Work to complete —
Word for word, restate the lines of the material below from its first line through the one containing "red car: 1 -> 0". Omit the rest.

Dataset entries —

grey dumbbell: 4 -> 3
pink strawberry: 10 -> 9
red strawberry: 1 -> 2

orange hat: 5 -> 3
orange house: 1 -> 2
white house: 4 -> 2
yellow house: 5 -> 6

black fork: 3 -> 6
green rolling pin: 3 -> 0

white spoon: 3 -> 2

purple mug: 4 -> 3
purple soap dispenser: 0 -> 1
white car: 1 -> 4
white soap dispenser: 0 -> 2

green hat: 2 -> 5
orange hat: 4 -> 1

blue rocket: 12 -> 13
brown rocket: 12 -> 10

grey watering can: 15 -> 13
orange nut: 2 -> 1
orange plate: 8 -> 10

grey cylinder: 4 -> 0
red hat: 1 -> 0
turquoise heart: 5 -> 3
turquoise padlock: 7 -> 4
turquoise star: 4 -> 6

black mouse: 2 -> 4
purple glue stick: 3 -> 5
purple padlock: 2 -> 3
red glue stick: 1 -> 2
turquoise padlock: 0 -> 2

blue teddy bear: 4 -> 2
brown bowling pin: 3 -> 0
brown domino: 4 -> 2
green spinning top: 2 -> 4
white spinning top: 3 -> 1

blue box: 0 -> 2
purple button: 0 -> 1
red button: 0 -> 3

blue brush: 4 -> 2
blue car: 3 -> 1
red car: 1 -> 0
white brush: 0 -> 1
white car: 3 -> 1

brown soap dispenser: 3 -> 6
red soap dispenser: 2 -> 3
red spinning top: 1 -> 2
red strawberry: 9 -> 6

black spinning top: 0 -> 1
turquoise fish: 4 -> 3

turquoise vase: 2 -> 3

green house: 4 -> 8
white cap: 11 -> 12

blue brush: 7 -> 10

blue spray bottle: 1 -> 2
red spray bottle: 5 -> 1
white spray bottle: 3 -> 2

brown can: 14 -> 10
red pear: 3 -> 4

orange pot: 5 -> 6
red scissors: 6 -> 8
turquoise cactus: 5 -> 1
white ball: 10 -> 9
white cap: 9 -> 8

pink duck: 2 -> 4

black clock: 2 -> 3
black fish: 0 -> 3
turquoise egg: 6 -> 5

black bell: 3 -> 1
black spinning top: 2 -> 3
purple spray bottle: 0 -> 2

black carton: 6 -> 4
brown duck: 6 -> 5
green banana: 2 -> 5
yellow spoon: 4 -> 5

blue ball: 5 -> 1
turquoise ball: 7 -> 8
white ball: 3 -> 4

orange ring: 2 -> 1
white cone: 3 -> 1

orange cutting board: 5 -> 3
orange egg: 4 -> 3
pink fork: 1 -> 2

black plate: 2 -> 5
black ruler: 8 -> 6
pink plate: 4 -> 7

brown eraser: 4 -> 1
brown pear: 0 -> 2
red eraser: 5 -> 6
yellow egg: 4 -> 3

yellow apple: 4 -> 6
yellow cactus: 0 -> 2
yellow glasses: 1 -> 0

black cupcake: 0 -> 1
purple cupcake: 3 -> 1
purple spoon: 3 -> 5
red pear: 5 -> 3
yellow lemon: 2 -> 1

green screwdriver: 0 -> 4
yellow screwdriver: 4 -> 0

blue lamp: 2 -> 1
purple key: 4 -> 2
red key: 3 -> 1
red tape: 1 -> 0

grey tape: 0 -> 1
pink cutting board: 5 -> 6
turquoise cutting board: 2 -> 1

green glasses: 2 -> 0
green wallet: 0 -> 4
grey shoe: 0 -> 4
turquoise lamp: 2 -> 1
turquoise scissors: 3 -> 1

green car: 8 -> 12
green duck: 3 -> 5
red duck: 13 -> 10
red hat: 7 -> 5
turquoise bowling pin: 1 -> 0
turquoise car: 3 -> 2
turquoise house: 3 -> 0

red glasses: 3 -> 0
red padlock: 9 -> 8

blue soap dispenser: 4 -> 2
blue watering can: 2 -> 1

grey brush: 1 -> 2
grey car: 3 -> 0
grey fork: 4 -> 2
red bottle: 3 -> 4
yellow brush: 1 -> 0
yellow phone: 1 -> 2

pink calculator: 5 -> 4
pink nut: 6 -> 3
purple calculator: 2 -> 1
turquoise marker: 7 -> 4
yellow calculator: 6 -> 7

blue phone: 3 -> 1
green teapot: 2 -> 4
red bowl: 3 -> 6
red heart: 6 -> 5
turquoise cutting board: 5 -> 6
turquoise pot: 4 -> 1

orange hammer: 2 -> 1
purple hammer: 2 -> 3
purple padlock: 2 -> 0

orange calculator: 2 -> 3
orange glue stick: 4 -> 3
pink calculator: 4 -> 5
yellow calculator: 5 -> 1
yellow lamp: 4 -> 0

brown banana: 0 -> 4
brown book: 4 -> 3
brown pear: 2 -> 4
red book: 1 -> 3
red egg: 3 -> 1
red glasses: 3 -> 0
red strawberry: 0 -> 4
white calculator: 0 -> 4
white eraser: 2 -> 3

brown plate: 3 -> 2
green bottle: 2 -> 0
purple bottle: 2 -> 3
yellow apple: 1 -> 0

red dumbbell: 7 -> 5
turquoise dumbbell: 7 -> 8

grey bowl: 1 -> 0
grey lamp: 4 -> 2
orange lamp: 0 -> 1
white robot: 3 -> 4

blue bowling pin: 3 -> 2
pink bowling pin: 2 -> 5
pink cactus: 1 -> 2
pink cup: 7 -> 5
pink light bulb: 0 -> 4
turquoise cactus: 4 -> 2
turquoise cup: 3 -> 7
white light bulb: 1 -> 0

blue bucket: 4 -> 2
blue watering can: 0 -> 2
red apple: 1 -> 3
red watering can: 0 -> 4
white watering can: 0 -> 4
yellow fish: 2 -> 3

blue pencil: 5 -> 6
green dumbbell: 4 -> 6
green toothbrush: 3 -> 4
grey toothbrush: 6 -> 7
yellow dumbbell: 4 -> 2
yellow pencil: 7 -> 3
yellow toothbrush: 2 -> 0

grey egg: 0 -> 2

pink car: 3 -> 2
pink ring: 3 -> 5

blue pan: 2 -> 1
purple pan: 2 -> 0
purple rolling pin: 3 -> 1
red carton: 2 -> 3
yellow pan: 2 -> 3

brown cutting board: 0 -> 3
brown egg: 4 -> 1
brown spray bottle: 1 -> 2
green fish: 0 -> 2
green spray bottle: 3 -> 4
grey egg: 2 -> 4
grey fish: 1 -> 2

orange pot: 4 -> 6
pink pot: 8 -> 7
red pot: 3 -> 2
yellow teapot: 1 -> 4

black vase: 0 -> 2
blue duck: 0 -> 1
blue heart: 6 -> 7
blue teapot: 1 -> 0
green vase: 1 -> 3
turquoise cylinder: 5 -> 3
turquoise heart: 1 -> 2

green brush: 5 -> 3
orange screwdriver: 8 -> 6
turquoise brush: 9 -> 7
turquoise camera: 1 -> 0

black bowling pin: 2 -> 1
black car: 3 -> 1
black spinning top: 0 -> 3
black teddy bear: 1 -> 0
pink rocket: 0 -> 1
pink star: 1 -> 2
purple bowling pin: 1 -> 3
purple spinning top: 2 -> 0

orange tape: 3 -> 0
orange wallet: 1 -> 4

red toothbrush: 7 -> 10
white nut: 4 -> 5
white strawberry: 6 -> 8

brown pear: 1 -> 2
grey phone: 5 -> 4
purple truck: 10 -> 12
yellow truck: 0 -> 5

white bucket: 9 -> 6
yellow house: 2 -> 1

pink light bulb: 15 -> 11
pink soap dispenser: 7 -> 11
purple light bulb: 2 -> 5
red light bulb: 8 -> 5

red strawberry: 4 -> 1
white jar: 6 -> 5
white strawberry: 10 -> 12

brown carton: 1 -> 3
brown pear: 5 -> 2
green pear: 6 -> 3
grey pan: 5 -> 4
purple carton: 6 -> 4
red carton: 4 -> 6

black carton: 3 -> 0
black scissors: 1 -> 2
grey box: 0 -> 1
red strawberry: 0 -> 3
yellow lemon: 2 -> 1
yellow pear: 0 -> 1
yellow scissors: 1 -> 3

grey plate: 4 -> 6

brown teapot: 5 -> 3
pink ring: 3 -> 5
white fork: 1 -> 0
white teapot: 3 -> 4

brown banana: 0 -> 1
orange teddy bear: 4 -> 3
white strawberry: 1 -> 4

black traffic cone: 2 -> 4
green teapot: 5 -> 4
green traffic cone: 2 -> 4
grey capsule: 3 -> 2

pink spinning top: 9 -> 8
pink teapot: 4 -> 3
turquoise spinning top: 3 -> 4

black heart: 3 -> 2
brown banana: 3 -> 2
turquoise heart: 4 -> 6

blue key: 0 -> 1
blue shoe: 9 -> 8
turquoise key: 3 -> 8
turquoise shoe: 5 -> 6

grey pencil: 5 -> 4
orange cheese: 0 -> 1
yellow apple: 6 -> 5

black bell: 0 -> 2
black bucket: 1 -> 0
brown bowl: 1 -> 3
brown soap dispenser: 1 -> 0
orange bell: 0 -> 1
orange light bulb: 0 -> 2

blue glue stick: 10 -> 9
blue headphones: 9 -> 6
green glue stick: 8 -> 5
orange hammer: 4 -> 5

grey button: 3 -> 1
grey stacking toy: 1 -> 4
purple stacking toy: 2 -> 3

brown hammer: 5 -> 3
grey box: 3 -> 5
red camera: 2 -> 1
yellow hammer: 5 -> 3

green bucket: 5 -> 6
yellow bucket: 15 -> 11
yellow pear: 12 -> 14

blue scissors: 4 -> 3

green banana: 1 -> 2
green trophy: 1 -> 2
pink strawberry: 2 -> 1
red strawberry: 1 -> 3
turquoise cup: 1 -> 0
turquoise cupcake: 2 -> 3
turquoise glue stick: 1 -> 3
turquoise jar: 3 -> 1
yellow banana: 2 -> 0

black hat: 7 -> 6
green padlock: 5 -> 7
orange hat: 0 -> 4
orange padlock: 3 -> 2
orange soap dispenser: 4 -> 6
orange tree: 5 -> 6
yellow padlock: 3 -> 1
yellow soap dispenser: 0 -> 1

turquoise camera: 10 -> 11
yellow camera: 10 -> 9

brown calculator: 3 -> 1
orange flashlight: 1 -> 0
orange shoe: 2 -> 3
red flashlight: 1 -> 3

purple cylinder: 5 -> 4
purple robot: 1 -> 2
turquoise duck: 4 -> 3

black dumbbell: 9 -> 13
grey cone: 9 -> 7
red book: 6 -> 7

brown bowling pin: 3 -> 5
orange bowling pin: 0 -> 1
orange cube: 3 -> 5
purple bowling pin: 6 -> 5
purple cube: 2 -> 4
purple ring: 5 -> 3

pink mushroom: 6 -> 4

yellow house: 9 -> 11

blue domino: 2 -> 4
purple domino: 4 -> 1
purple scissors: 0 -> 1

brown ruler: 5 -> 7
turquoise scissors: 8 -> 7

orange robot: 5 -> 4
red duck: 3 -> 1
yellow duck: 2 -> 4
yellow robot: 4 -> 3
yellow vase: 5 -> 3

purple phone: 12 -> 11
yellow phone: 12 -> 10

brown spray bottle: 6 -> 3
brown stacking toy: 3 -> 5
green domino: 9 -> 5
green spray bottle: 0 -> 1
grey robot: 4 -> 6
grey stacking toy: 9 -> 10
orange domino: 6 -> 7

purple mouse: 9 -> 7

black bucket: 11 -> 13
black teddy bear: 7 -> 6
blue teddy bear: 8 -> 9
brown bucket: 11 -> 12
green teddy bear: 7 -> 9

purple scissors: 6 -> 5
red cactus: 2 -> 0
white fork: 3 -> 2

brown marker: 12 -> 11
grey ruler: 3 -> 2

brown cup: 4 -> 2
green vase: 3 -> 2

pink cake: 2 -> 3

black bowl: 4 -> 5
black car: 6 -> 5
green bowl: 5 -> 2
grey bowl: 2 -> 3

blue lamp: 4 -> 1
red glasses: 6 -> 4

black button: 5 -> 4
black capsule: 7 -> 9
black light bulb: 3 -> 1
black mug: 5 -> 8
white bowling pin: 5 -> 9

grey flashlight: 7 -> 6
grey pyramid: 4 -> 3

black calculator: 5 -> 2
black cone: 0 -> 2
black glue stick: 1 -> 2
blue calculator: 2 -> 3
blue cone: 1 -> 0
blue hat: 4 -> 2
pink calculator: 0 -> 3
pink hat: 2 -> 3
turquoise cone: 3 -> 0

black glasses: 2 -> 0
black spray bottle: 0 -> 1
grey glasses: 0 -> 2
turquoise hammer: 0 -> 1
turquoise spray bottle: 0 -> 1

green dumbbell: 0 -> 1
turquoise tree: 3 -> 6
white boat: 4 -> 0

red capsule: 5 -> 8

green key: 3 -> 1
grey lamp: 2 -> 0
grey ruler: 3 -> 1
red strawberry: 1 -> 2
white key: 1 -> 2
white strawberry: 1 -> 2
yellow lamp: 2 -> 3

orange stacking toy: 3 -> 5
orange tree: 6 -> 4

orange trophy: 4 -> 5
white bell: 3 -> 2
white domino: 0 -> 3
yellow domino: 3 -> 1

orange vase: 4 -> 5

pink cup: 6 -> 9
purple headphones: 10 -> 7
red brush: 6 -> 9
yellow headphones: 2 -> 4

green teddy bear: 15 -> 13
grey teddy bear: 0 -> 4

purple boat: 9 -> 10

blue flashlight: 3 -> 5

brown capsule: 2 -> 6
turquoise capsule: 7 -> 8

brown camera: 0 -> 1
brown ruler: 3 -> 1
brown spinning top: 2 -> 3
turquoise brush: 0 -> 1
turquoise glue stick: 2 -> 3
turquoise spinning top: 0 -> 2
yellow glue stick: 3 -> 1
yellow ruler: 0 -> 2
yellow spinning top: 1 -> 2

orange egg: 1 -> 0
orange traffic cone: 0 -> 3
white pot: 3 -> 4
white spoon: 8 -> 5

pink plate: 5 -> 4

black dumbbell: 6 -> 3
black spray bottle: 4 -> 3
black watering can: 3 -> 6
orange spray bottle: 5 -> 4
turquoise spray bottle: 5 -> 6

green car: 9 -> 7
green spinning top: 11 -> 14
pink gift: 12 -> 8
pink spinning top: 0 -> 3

Exercise result —
grey dumbbell: 4 -> 3
pink strawberry: 10 -> 9
red strawberry: 1 -> 2

orange hat: 5 -> 3
orange house: 1 -> 2
white house: 4 -> 2
yellow house: 5 -> 6

black fork: 3 -> 6
green rolling pin: 3 -> 0

white spoon: 3 -> 2

purple mug: 4 -> 3
purple soap dispenser: 0 -> 1
white car: 1 -> 4
white soap dispenser: 0 -> 2

green hat: 2 -> 5
orange hat: 4 -> 1

blue rocket: 12 -> 13
brown rocket: 12 -> 10

grey watering can: 15 -> 13
orange nut: 2 -> 1
orange plate: 8 -> 10

grey cylinder: 4 -> 0
red hat: 1 -> 0
turquoise heart: 5 -> 3
turquoise padlock: 7 -> 4
turquoise star: 4 -> 6

black mouse: 2 -> 4
purple glue stick: 3 -> 5
purple padlock: 2 -> 3
red glue stick: 1 -> 2
turquoise padlock: 0 -> 2

blue teddy bear: 4 -> 2
brown bowling pin: 3 -> 0
brown domino: 4 -> 2
green spinning top: 2 -> 4
white spinning top: 3 -> 1

blue box: 0 -> 2
purple button: 0 -> 1
red button: 0 -> 3

blue brush: 4 -> 2
blue car: 3 -> 1
red car: 1 -> 0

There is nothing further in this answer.